Among the lines below, take the one holding "(570, 439) = (789, 527): blue", the one holding "(736, 397) = (899, 427): none -> green dice", and all lines between them. Set them down exactly.

Recorded data:
____________

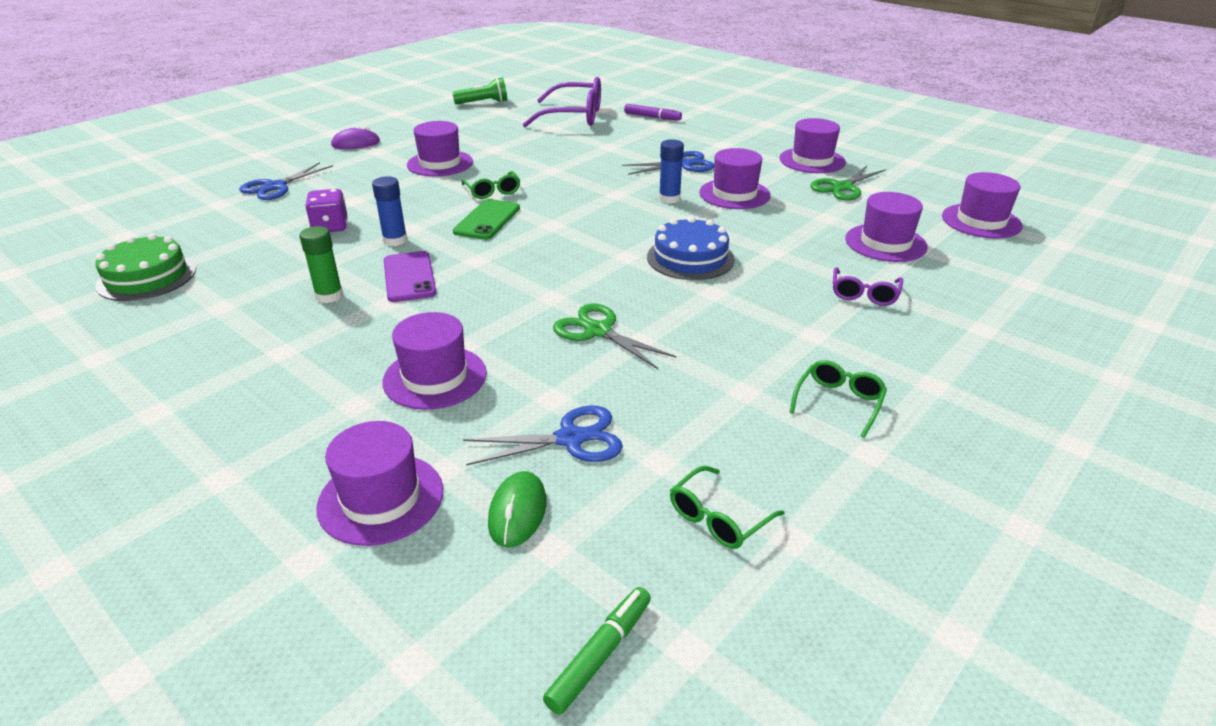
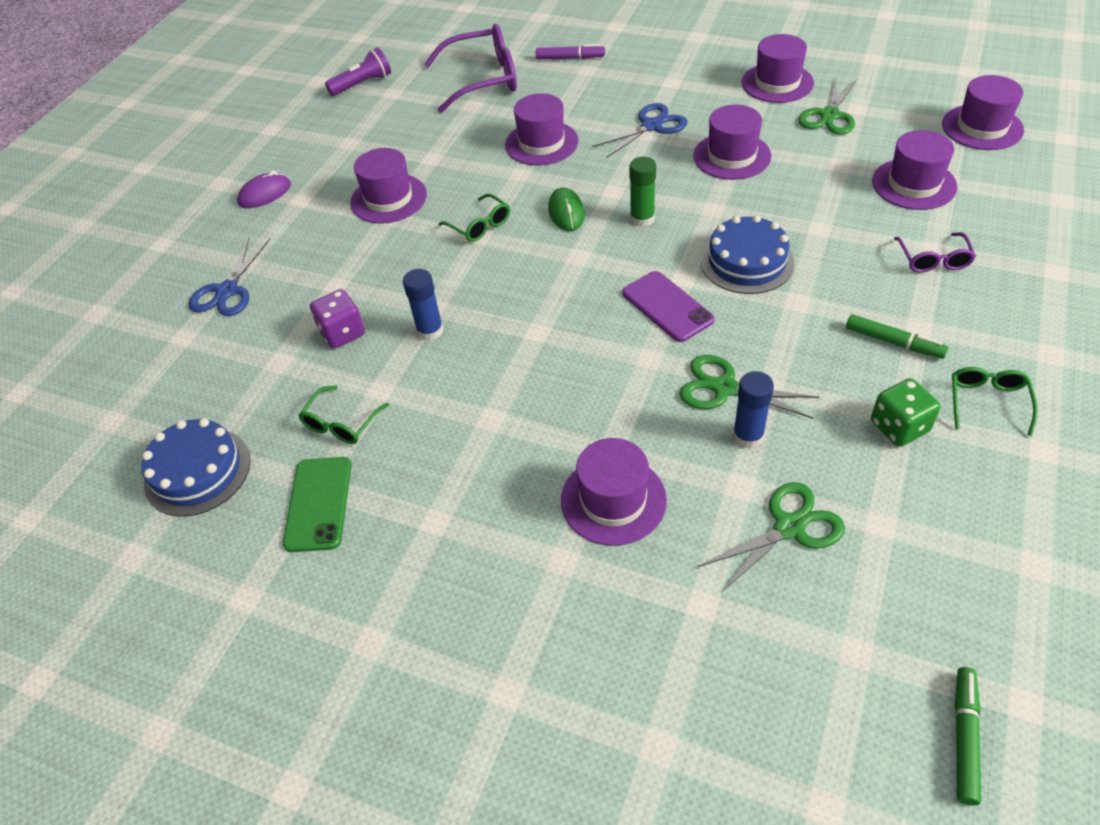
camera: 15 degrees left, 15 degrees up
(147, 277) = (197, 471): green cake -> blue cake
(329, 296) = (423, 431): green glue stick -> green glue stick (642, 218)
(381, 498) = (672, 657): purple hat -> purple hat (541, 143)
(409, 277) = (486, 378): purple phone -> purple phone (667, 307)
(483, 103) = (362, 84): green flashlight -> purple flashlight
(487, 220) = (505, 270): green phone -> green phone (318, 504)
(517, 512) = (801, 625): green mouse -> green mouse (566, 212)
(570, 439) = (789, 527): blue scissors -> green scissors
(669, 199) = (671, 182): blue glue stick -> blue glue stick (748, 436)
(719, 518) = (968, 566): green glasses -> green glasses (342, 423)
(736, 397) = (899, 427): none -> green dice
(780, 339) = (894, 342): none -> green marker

____________

Solution to this task
(570, 439) = (789, 527): blue scissors -> green scissors
(669, 199) = (671, 182): blue glue stick -> blue glue stick (748, 436)
(719, 518) = (968, 566): green glasses -> green glasses (342, 423)
(736, 397) = (899, 427): none -> green dice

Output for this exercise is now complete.